··· Study material

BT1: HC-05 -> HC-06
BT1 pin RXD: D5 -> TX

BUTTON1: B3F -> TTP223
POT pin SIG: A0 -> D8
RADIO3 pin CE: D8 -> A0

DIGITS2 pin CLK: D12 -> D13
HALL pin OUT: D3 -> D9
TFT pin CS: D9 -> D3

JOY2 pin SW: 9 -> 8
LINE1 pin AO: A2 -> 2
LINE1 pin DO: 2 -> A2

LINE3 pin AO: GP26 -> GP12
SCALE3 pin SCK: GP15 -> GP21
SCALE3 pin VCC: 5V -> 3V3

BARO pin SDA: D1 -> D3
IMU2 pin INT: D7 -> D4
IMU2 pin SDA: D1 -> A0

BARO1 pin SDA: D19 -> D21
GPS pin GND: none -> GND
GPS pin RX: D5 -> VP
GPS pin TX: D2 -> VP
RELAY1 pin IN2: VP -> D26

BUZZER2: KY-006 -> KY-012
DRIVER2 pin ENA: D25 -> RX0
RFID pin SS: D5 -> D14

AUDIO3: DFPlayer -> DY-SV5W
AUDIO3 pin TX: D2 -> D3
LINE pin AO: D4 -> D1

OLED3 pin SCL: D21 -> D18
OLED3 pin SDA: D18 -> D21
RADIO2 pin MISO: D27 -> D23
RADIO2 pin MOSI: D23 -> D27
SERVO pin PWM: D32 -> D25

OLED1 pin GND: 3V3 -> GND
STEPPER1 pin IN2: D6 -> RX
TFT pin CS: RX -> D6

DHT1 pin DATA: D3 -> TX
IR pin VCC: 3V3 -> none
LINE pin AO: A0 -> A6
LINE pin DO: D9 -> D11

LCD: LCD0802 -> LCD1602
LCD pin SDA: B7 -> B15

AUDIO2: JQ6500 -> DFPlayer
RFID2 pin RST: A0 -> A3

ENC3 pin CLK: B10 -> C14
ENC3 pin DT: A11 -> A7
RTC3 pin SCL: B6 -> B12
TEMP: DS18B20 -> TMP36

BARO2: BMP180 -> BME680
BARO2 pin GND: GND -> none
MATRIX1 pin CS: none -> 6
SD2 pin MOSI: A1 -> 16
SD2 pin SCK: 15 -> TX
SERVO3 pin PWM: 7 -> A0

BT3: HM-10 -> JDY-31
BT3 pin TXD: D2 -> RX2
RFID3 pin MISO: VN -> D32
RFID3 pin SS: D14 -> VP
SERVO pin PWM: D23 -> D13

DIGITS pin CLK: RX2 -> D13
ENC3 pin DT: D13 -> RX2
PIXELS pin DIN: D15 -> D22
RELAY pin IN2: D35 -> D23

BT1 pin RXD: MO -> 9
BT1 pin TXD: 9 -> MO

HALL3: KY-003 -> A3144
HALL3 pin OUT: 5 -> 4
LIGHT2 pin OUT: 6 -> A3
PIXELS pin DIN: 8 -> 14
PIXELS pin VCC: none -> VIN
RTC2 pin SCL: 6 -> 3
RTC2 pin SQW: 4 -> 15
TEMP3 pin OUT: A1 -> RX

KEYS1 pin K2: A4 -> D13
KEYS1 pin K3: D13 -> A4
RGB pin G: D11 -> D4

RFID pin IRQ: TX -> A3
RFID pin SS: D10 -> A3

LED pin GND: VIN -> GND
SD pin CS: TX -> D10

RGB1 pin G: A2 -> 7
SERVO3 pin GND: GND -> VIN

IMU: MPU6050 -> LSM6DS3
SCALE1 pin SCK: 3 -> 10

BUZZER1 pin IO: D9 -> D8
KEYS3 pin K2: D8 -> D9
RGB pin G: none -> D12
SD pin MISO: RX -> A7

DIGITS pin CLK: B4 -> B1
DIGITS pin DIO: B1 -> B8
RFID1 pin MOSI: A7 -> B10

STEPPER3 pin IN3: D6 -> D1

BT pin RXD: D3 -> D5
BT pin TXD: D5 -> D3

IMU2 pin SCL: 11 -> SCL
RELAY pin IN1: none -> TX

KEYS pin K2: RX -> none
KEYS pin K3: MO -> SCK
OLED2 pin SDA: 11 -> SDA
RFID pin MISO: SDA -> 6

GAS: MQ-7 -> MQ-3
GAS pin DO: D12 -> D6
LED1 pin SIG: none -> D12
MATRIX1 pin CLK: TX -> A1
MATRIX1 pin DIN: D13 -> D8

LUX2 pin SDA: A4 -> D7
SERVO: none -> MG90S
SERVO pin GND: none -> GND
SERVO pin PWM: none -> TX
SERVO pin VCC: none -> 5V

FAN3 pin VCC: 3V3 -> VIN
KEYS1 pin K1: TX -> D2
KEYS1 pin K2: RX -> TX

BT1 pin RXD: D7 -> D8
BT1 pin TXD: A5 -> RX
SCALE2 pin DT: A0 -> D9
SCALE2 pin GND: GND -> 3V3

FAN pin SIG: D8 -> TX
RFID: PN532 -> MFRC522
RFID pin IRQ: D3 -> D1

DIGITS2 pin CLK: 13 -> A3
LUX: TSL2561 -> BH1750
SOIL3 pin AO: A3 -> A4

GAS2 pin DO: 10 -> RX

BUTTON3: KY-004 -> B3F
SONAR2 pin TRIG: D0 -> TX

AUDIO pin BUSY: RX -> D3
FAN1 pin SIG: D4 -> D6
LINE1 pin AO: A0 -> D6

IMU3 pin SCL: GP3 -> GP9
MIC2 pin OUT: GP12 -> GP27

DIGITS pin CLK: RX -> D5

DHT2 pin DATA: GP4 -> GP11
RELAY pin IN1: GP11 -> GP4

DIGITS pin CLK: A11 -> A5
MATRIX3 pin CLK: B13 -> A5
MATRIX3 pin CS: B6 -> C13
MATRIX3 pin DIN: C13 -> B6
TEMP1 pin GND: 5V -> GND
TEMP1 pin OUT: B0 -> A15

······

**Problem details**
Write out, from the lines above, only those from the line with "RGB pin G: D11 -> D4" to the line with "KEYS1 pin K2: RX -> TX", exactly as given, including the first and the last.

**Result**
RGB pin G: D11 -> D4

RFID pin IRQ: TX -> A3
RFID pin SS: D10 -> A3

LED pin GND: VIN -> GND
SD pin CS: TX -> D10

RGB1 pin G: A2 -> 7
SERVO3 pin GND: GND -> VIN

IMU: MPU6050 -> LSM6DS3
SCALE1 pin SCK: 3 -> 10

BUZZER1 pin IO: D9 -> D8
KEYS3 pin K2: D8 -> D9
RGB pin G: none -> D12
SD pin MISO: RX -> A7

DIGITS pin CLK: B4 -> B1
DIGITS pin DIO: B1 -> B8
RFID1 pin MOSI: A7 -> B10

STEPPER3 pin IN3: D6 -> D1

BT pin RXD: D3 -> D5
BT pin TXD: D5 -> D3

IMU2 pin SCL: 11 -> SCL
RELAY pin IN1: none -> TX

KEYS pin K2: RX -> none
KEYS pin K3: MO -> SCK
OLED2 pin SDA: 11 -> SDA
RFID pin MISO: SDA -> 6

GAS: MQ-7 -> MQ-3
GAS pin DO: D12 -> D6
LED1 pin SIG: none -> D12
MATRIX1 pin CLK: TX -> A1
MATRIX1 pin DIN: D13 -> D8

LUX2 pin SDA: A4 -> D7
SERVO: none -> MG90S
SERVO pin GND: none -> GND
SERVO pin PWM: none -> TX
SERVO pin VCC: none -> 5V

FAN3 pin VCC: 3V3 -> VIN
KEYS1 pin K1: TX -> D2
KEYS1 pin K2: RX -> TX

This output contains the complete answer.